Raw data –
§
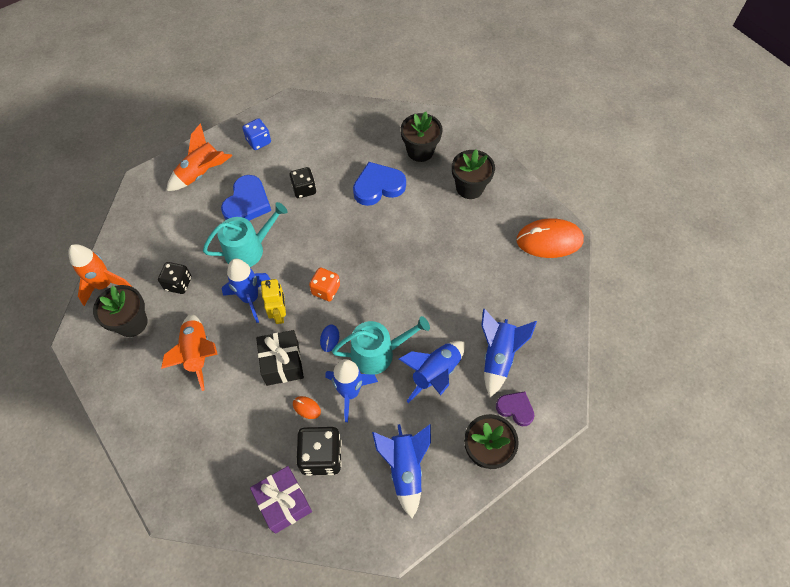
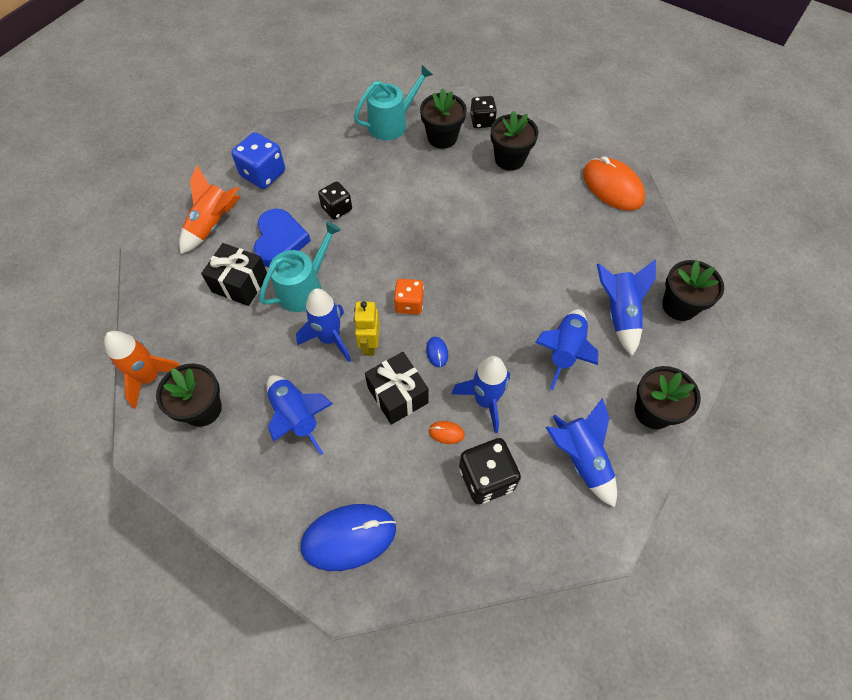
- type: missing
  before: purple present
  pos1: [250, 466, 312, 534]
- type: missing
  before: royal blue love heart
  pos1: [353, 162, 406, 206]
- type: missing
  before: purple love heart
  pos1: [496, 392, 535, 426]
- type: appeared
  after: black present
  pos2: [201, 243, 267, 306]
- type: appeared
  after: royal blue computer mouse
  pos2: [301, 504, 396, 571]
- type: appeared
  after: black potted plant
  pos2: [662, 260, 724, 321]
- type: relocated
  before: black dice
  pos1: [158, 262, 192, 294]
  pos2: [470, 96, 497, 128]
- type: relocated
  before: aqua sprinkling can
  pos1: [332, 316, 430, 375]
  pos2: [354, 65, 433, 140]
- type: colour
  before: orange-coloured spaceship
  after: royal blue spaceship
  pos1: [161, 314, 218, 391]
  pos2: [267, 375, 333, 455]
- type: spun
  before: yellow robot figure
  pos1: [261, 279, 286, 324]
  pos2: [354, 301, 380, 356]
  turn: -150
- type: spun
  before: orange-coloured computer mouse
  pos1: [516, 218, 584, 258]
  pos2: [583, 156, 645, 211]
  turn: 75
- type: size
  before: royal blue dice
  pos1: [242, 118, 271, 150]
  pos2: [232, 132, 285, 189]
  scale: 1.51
§
Task requirements –
Copy all of the data above exactly. Leave out every picture.

Completed task –
- type: missing
  before: purple present
  pos1: [250, 466, 312, 534]
- type: missing
  before: royal blue love heart
  pos1: [353, 162, 406, 206]
- type: missing
  before: purple love heart
  pos1: [496, 392, 535, 426]
- type: appeared
  after: black present
  pos2: [201, 243, 267, 306]
- type: appeared
  after: royal blue computer mouse
  pos2: [301, 504, 396, 571]
- type: appeared
  after: black potted plant
  pos2: [662, 260, 724, 321]
- type: relocated
  before: black dice
  pos1: [158, 262, 192, 294]
  pos2: [470, 96, 497, 128]
- type: relocated
  before: aqua sprinkling can
  pos1: [332, 316, 430, 375]
  pos2: [354, 65, 433, 140]
- type: colour
  before: orange-coloured spaceship
  after: royal blue spaceship
  pos1: [161, 314, 218, 391]
  pos2: [267, 375, 333, 455]
- type: spun
  before: yellow robot figure
  pos1: [261, 279, 286, 324]
  pos2: [354, 301, 380, 356]
  turn: -150
- type: spun
  before: orange-coloured computer mouse
  pos1: [516, 218, 584, 258]
  pos2: [583, 156, 645, 211]
  turn: 75
- type: size
  before: royal blue dice
  pos1: [242, 118, 271, 150]
  pos2: [232, 132, 285, 189]
  scale: 1.51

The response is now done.